**** MATERIAL FOR THIS EXERCISE
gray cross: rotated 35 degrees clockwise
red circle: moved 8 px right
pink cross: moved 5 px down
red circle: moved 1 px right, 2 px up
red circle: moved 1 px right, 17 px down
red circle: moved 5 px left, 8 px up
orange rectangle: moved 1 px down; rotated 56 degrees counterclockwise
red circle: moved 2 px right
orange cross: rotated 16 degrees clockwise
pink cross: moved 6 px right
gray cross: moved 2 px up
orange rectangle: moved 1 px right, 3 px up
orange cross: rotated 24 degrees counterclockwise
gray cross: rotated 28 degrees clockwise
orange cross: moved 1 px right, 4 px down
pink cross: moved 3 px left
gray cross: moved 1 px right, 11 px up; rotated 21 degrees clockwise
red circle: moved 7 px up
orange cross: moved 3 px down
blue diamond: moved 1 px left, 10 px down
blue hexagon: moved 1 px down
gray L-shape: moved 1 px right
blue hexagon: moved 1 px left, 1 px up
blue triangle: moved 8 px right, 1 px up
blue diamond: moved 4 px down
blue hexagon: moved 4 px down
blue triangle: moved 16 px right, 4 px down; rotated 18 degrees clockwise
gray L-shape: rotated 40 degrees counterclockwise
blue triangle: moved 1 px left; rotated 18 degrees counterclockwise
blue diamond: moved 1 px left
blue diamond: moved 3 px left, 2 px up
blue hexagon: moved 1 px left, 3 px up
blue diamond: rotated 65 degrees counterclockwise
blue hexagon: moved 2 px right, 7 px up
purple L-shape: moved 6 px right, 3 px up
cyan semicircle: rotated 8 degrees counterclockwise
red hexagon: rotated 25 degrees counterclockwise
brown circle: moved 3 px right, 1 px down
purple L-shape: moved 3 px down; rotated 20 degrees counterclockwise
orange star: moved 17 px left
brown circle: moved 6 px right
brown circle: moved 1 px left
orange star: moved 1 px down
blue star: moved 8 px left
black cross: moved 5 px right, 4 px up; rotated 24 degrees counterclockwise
********
**PROBLEM REQUIREMENTS**
Copy every one of the rows above word for word.

**WRITTEN ANSWER**
gray cross: rotated 35 degrees clockwise
red circle: moved 8 px right
pink cross: moved 5 px down
red circle: moved 1 px right, 2 px up
red circle: moved 1 px right, 17 px down
red circle: moved 5 px left, 8 px up
orange rectangle: moved 1 px down; rotated 56 degrees counterclockwise
red circle: moved 2 px right
orange cross: rotated 16 degrees clockwise
pink cross: moved 6 px right
gray cross: moved 2 px up
orange rectangle: moved 1 px right, 3 px up
orange cross: rotated 24 degrees counterclockwise
gray cross: rotated 28 degrees clockwise
orange cross: moved 1 px right, 4 px down
pink cross: moved 3 px left
gray cross: moved 1 px right, 11 px up; rotated 21 degrees clockwise
red circle: moved 7 px up
orange cross: moved 3 px down
blue diamond: moved 1 px left, 10 px down
blue hexagon: moved 1 px down
gray L-shape: moved 1 px right
blue hexagon: moved 1 px left, 1 px up
blue triangle: moved 8 px right, 1 px up
blue diamond: moved 4 px down
blue hexagon: moved 4 px down
blue triangle: moved 16 px right, 4 px down; rotated 18 degrees clockwise
gray L-shape: rotated 40 degrees counterclockwise
blue triangle: moved 1 px left; rotated 18 degrees counterclockwise
blue diamond: moved 1 px left
blue diamond: moved 3 px left, 2 px up
blue hexagon: moved 1 px left, 3 px up
blue diamond: rotated 65 degrees counterclockwise
blue hexagon: moved 2 px right, 7 px up
purple L-shape: moved 6 px right, 3 px up
cyan semicircle: rotated 8 degrees counterclockwise
red hexagon: rotated 25 degrees counterclockwise
brown circle: moved 3 px right, 1 px down
purple L-shape: moved 3 px down; rotated 20 degrees counterclockwise
orange star: moved 17 px left
brown circle: moved 6 px right
brown circle: moved 1 px left
orange star: moved 1 px down
blue star: moved 8 px left
black cross: moved 5 px right, 4 px up; rotated 24 degrees counterclockwise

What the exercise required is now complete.